_WORK INSTRUCTIONS_
Copy out again, unchanged, the listing below from the line that has "JP3 pin 3: GND -> DRV" through the line that has "R5: 15k (5V, U1/in-) -> 15k (U1/in-, U1/out)".

_MATERIALS PROVIDED_
= Beginning of Section =

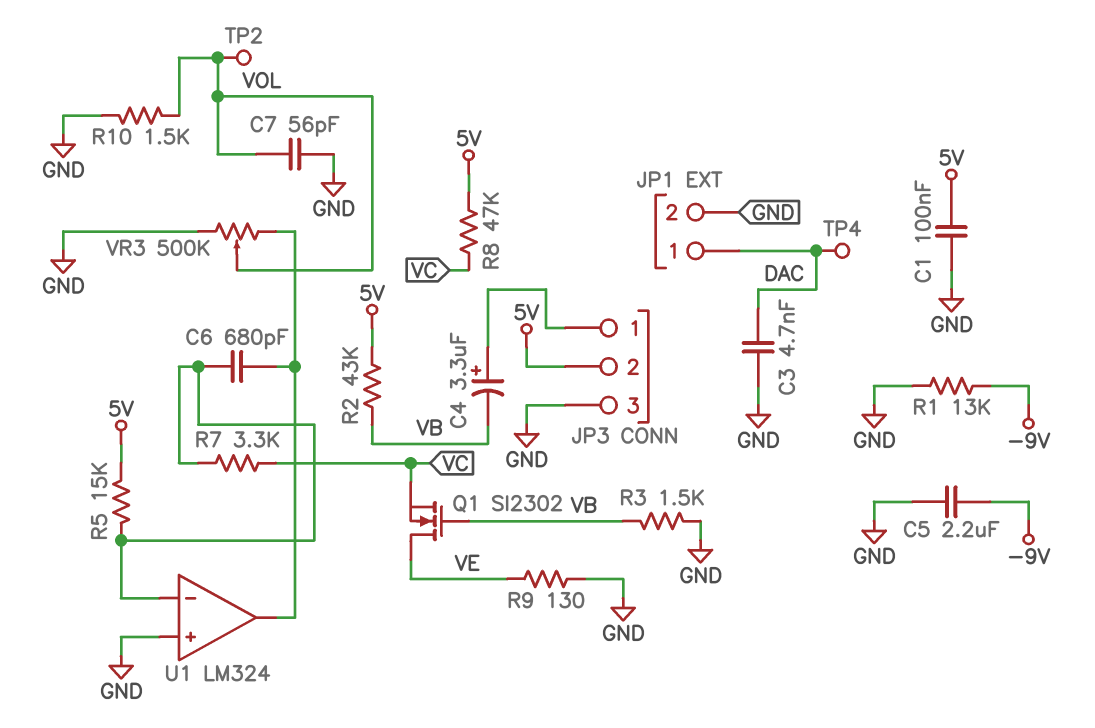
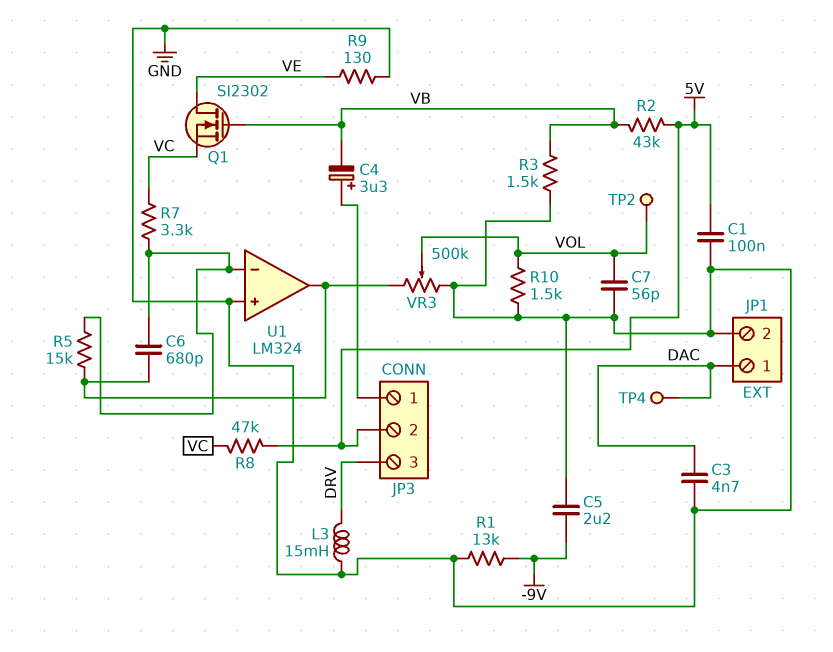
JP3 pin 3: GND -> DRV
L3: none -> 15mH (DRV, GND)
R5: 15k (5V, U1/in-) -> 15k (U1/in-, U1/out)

= End of Section =
= Beginning of Section =

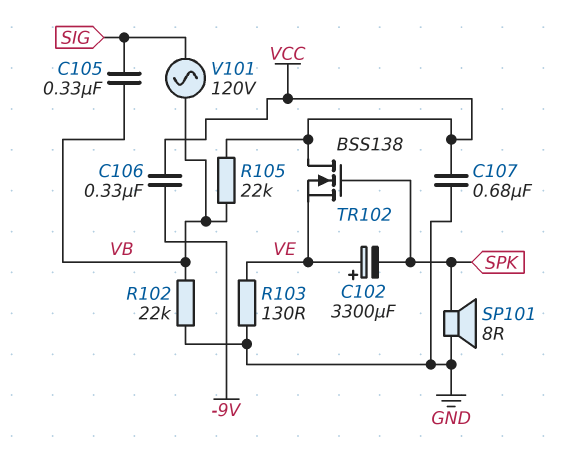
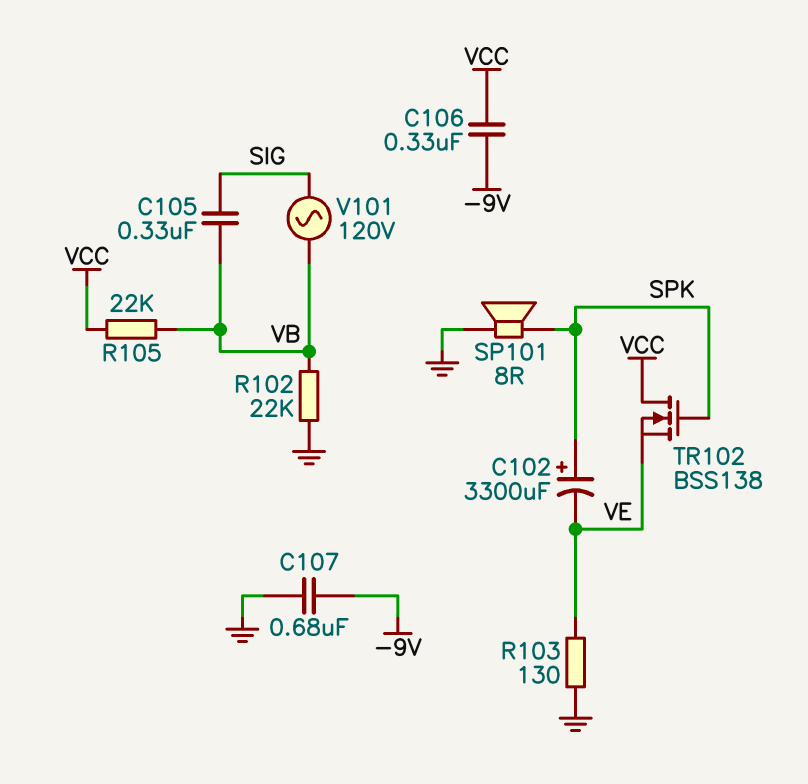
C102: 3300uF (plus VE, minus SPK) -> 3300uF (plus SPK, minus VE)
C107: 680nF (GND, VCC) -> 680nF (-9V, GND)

= End of Section =

_WRITTEN RESPONSE_
JP3 pin 3: GND -> DRV
L3: none -> 15mH (DRV, GND)
R5: 15k (5V, U1/in-) -> 15k (U1/in-, U1/out)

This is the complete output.